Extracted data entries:
----

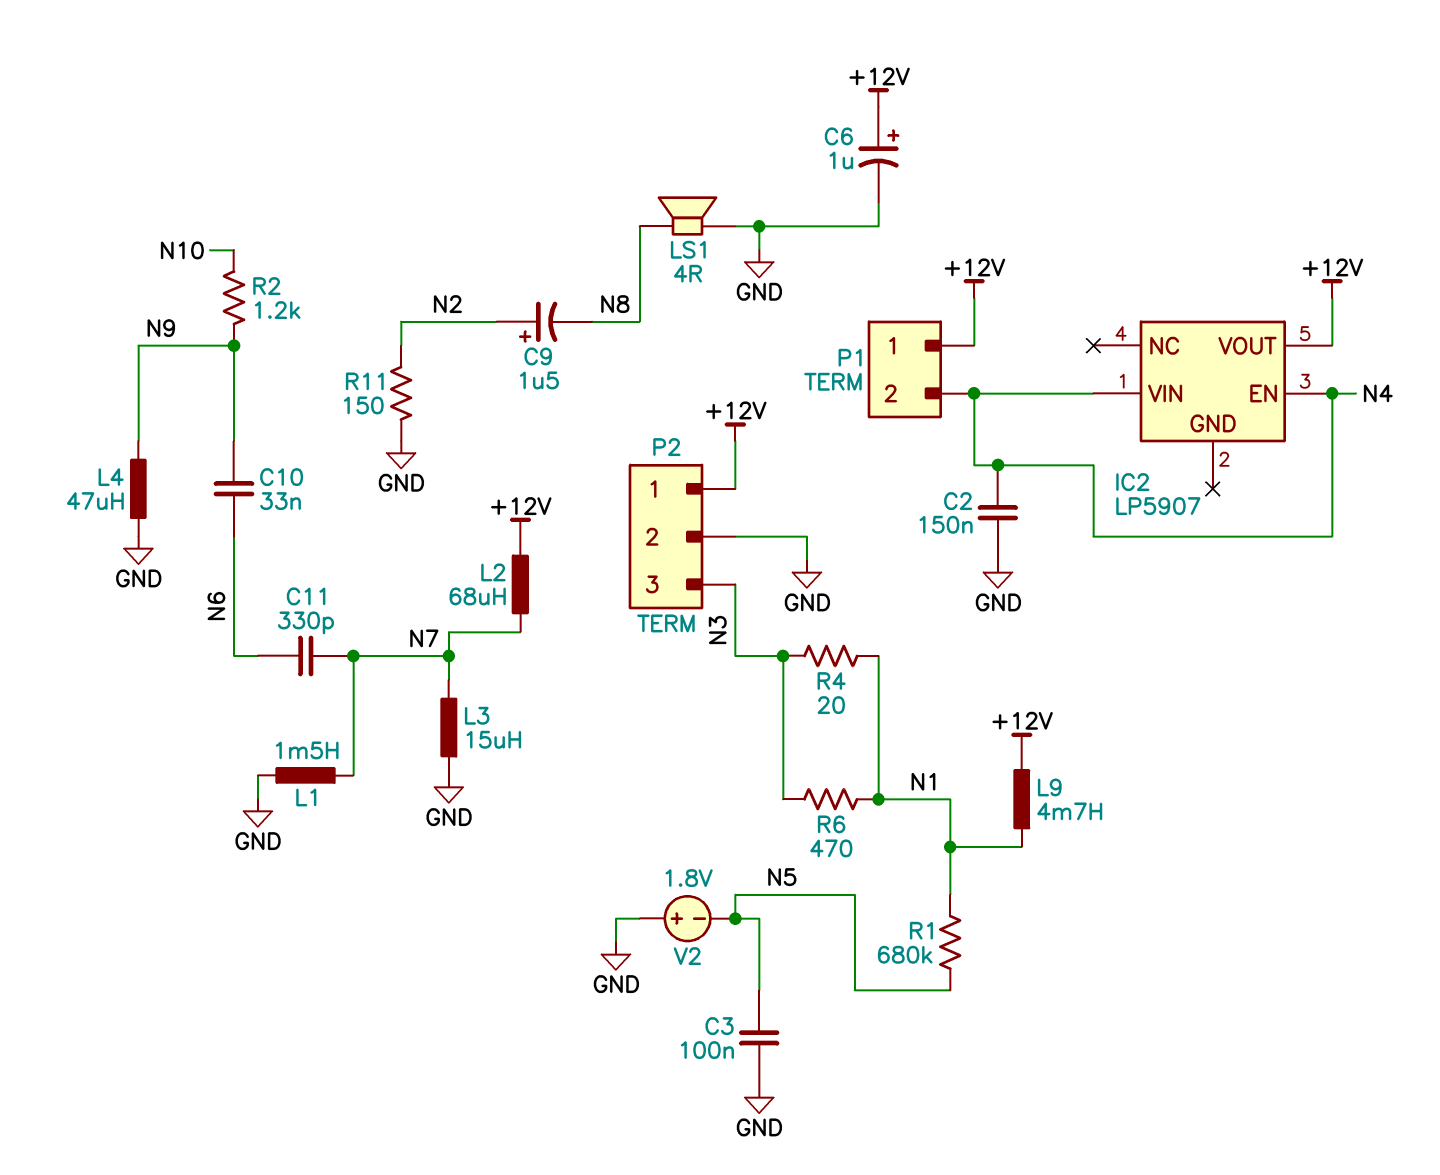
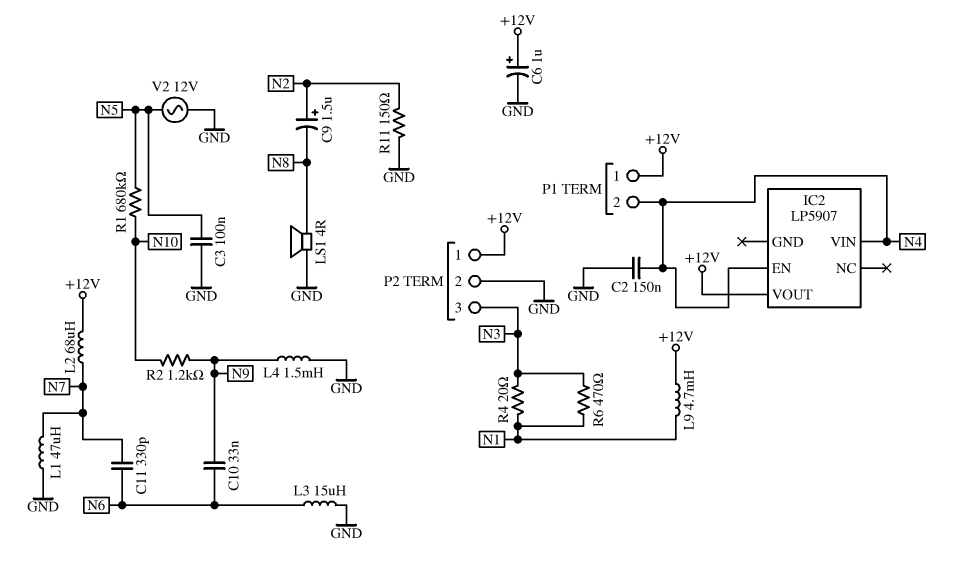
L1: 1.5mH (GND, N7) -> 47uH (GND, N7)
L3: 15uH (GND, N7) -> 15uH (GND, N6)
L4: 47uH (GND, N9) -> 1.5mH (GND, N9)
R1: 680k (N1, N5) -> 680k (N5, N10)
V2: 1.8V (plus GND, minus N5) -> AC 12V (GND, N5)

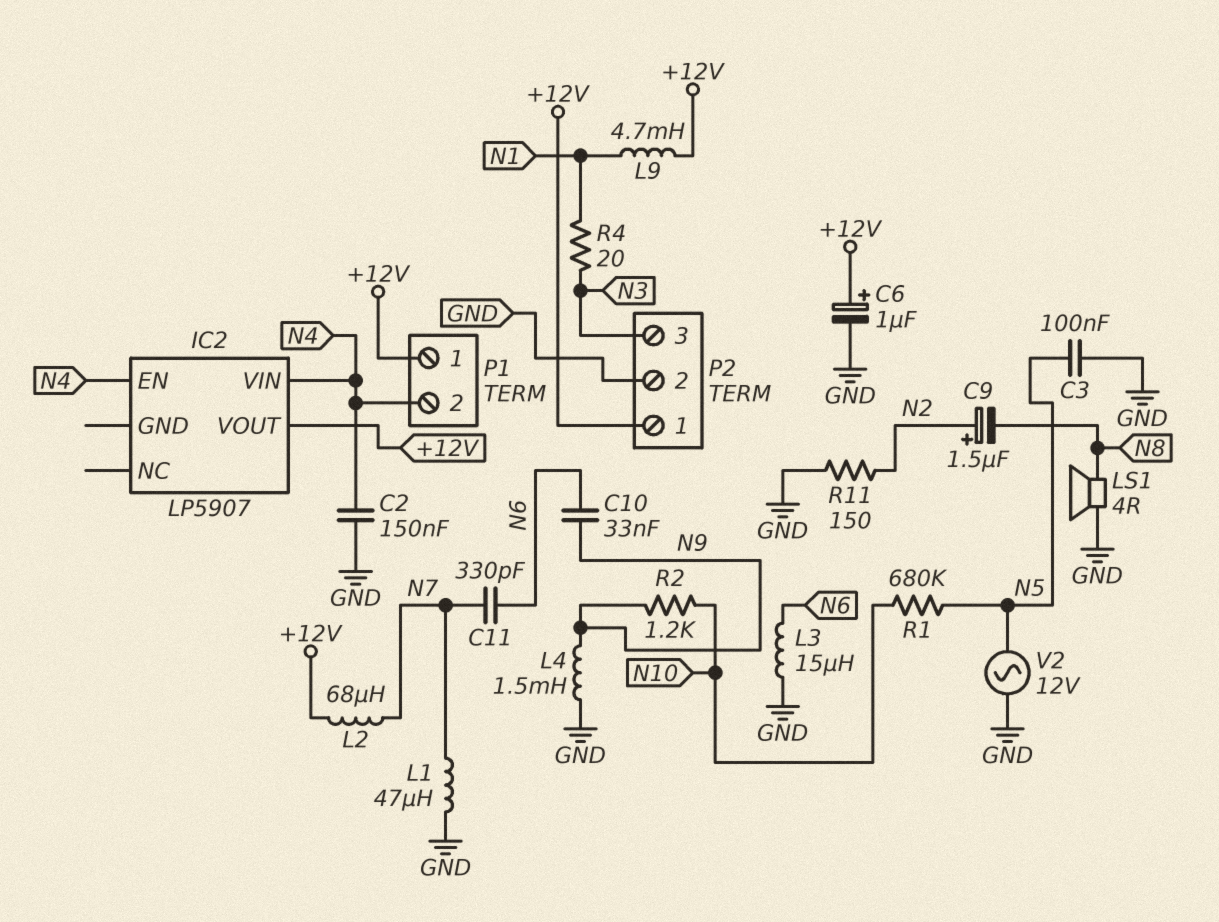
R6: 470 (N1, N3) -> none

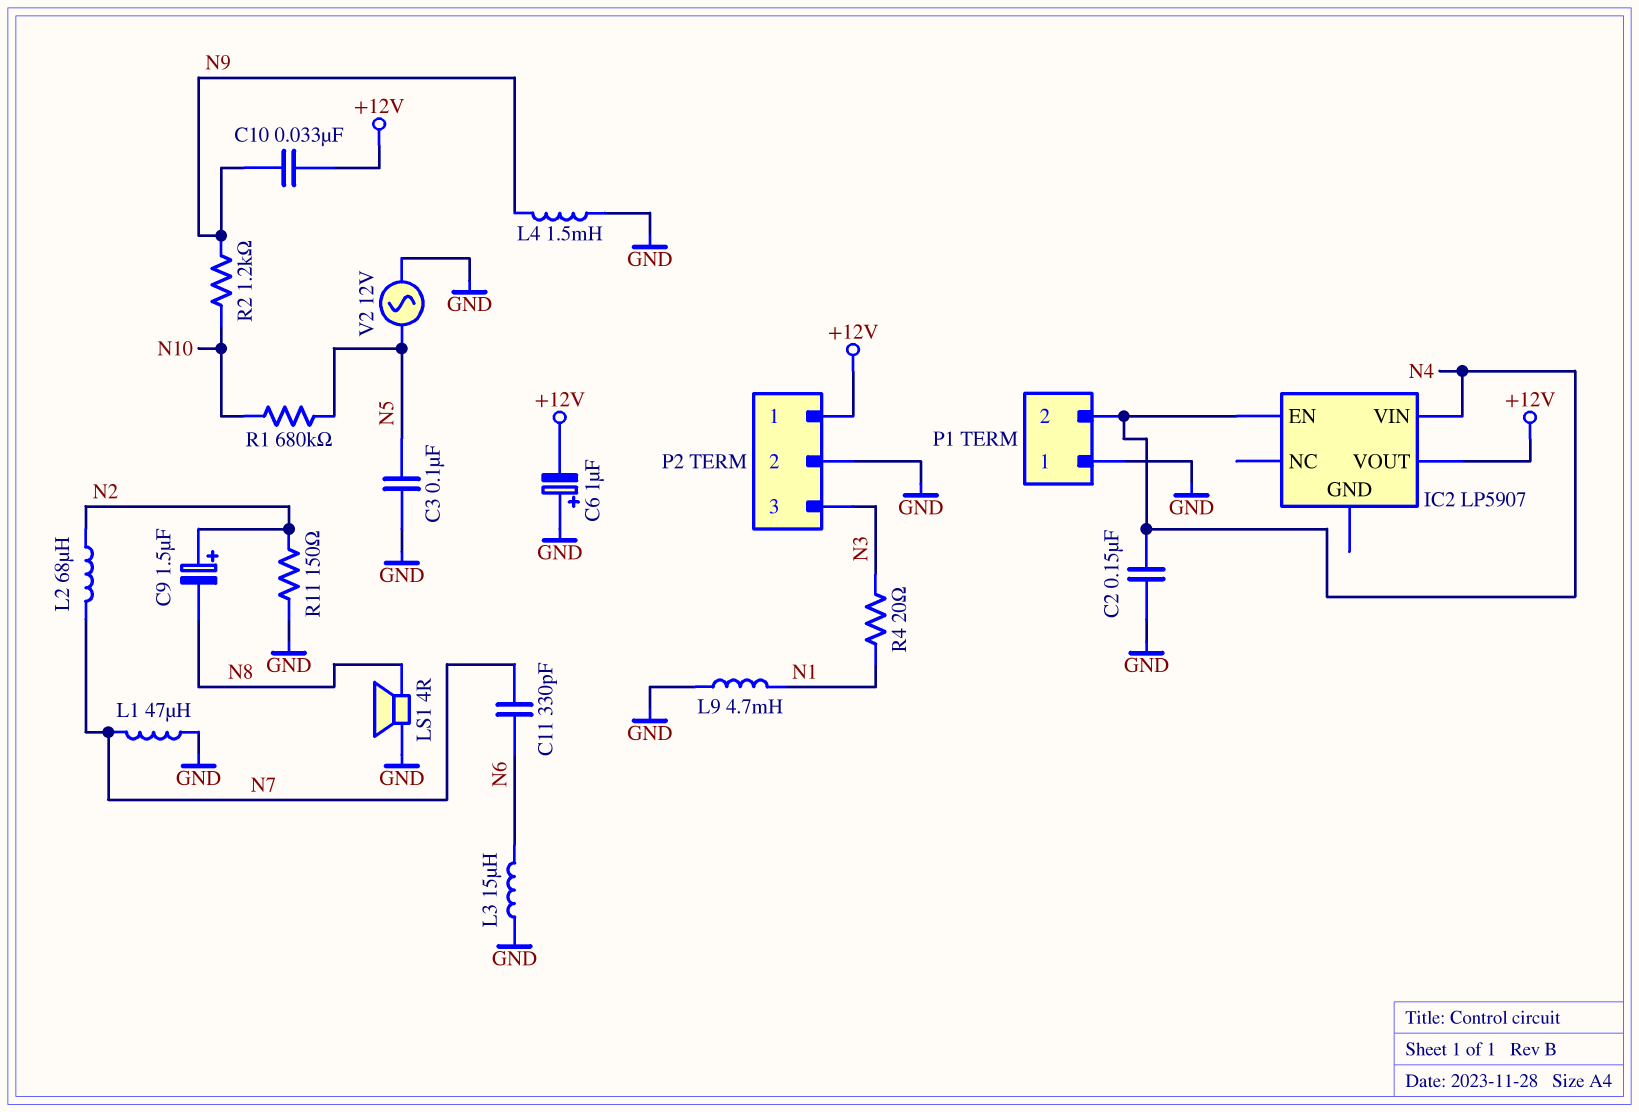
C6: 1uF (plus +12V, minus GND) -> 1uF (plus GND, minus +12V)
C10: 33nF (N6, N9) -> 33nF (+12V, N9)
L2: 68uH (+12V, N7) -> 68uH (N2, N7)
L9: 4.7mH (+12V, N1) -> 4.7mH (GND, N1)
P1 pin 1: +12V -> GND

----

INSTRUCTIONS FOR THE TASK: The reply needs to repeat exactly the line containing "L3: 15uH (GND, N7) -> 15uH (GND, N6)" and each line after it, through the final line of the entries above, and to skip the pictures.

RESPONSE TO THIS TASK:
L3: 15uH (GND, N7) -> 15uH (GND, N6)
L4: 47uH (GND, N9) -> 1.5mH (GND, N9)
R1: 680k (N1, N5) -> 680k (N5, N10)
V2: 1.8V (plus GND, minus N5) -> AC 12V (GND, N5)

R6: 470 (N1, N3) -> none

C6: 1uF (plus +12V, minus GND) -> 1uF (plus GND, minus +12V)
C10: 33nF (N6, N9) -> 33nF (+12V, N9)
L2: 68uH (+12V, N7) -> 68uH (N2, N7)
L9: 4.7mH (+12V, N1) -> 4.7mH (GND, N1)
P1 pin 1: +12V -> GND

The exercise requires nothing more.